━━━━━ SUPPLIED DATA

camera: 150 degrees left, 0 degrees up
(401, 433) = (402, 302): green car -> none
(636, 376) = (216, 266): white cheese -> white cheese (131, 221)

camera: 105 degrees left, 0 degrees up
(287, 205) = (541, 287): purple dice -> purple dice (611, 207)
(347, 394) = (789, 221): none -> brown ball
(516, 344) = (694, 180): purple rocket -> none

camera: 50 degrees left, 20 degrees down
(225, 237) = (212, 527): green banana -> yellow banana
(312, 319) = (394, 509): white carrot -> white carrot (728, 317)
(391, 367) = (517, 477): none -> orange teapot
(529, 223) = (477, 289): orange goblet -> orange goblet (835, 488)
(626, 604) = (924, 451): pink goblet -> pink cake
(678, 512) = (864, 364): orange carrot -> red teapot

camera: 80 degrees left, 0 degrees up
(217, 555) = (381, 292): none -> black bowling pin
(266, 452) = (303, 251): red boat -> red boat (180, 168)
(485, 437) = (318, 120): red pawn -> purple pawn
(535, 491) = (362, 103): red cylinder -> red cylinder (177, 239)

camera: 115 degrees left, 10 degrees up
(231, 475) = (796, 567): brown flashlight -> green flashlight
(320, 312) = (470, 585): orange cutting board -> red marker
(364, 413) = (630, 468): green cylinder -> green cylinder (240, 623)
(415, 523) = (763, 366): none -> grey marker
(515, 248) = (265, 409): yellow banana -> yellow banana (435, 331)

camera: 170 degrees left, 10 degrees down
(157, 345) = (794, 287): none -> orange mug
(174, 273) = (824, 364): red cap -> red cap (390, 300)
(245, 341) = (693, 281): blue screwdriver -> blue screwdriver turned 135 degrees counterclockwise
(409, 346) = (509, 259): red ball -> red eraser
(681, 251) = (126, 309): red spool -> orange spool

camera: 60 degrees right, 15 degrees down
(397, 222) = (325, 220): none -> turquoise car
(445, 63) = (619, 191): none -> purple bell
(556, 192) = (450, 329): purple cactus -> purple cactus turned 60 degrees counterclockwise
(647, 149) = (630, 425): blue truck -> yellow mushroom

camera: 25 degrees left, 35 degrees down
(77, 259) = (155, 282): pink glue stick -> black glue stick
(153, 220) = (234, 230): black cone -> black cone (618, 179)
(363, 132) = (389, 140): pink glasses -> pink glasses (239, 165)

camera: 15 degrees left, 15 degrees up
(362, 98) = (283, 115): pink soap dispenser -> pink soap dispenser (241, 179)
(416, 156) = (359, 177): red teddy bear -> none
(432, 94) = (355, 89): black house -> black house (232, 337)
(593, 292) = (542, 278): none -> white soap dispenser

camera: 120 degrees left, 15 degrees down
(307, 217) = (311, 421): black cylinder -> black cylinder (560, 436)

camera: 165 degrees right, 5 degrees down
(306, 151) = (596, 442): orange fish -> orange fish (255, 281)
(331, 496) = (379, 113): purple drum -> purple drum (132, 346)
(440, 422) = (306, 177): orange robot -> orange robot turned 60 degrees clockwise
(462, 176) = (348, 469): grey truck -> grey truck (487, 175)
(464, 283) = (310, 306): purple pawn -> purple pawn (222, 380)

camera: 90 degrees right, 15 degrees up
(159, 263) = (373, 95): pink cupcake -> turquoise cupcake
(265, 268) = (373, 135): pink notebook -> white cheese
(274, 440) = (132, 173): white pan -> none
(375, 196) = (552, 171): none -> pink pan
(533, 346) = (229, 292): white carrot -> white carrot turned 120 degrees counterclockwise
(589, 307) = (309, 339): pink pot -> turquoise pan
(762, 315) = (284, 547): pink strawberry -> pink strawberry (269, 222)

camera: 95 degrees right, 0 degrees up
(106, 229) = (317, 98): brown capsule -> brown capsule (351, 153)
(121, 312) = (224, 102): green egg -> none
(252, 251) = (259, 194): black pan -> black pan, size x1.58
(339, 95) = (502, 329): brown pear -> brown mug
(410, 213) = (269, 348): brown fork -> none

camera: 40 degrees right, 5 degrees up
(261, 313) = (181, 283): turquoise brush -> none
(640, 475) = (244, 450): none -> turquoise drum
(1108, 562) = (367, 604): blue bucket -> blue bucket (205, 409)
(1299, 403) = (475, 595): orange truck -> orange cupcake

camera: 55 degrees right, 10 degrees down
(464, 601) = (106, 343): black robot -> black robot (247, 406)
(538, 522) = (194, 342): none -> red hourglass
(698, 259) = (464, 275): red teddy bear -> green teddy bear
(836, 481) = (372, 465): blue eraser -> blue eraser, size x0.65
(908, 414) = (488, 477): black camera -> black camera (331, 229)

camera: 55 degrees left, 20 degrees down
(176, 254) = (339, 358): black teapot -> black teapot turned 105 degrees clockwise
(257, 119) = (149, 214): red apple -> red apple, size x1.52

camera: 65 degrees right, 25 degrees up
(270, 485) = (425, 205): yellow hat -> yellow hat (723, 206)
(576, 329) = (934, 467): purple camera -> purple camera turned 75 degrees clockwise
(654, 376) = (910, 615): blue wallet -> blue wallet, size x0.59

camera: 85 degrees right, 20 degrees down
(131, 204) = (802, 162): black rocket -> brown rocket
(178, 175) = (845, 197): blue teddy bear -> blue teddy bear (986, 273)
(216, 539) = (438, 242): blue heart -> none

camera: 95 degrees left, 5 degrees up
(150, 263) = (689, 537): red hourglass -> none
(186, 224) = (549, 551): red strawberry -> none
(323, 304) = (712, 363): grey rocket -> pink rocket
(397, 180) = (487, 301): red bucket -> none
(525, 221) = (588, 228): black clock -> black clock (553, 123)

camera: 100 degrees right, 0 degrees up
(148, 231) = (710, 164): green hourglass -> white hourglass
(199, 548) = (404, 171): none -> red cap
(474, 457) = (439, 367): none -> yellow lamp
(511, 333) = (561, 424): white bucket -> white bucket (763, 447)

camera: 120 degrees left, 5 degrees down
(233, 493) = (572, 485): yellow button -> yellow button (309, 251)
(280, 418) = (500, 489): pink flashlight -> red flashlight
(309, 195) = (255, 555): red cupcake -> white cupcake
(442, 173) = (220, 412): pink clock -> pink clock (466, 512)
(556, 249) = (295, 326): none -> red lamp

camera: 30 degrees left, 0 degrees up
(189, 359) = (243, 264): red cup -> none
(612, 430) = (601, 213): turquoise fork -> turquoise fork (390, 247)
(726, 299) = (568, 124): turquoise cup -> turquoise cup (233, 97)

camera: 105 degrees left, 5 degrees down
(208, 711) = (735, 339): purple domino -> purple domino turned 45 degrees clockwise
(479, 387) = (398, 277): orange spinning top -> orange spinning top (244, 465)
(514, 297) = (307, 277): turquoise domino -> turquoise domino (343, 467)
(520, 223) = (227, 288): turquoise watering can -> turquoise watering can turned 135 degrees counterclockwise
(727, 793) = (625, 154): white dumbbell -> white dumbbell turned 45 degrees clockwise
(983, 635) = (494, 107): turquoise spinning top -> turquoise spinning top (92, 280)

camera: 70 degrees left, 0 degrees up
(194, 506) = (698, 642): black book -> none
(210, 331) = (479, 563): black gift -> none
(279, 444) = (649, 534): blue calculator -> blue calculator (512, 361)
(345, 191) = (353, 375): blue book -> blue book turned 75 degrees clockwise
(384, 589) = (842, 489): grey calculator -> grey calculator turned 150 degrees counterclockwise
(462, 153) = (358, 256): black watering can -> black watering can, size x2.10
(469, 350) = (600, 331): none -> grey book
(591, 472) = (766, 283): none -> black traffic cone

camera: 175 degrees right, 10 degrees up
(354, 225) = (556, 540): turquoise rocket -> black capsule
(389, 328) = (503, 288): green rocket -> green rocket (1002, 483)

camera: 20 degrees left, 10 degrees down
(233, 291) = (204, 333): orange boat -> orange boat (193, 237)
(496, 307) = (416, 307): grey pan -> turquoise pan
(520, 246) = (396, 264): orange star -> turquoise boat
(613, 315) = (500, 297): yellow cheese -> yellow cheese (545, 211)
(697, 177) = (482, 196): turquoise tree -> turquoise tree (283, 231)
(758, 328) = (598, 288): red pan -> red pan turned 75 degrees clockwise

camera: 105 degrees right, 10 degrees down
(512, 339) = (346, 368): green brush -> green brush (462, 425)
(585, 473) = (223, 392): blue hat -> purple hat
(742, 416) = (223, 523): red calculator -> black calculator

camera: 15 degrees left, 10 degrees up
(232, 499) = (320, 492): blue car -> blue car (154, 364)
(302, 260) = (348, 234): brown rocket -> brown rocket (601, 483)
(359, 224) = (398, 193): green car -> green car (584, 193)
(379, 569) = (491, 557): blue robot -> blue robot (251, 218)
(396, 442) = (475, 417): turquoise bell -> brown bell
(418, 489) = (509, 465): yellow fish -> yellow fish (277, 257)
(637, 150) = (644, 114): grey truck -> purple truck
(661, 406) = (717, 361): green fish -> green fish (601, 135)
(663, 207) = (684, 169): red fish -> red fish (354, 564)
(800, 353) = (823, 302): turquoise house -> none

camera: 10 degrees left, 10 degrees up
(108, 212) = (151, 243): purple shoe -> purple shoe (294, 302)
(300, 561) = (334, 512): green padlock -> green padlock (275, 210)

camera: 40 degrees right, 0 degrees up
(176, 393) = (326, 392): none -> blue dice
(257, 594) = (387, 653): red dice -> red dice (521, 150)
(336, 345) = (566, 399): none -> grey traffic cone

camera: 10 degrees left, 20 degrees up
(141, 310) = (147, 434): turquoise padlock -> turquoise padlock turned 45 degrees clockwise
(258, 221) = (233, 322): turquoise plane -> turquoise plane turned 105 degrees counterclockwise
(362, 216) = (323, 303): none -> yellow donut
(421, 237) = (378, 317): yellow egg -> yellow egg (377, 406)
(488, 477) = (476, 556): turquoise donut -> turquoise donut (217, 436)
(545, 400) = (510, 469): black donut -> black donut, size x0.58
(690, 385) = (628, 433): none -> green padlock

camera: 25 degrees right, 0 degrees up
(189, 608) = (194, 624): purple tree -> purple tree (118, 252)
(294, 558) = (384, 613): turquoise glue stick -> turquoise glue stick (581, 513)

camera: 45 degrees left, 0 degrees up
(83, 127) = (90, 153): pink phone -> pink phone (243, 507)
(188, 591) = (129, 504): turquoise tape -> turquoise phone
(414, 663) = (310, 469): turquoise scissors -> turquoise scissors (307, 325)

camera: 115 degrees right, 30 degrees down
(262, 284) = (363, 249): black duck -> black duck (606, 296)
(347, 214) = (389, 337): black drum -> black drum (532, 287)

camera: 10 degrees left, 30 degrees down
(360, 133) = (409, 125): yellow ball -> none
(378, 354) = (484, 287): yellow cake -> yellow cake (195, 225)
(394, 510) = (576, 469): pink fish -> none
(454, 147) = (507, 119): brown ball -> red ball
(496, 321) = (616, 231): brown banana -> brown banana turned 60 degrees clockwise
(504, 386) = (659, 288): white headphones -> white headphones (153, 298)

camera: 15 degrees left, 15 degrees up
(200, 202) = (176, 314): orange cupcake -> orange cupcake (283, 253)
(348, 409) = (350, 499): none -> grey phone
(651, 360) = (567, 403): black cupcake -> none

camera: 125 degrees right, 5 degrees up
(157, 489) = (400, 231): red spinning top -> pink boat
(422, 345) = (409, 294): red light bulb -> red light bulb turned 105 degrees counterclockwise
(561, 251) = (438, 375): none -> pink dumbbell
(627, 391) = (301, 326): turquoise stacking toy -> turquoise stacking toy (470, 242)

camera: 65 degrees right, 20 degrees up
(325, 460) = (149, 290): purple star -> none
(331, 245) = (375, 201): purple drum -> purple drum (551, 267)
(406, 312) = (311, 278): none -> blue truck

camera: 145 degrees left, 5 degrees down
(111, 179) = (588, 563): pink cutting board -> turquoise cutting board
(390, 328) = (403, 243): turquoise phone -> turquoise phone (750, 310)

━━━━━━━━━━

Count the lines in the entries where the string "cupcake" appears, and report only the number.

5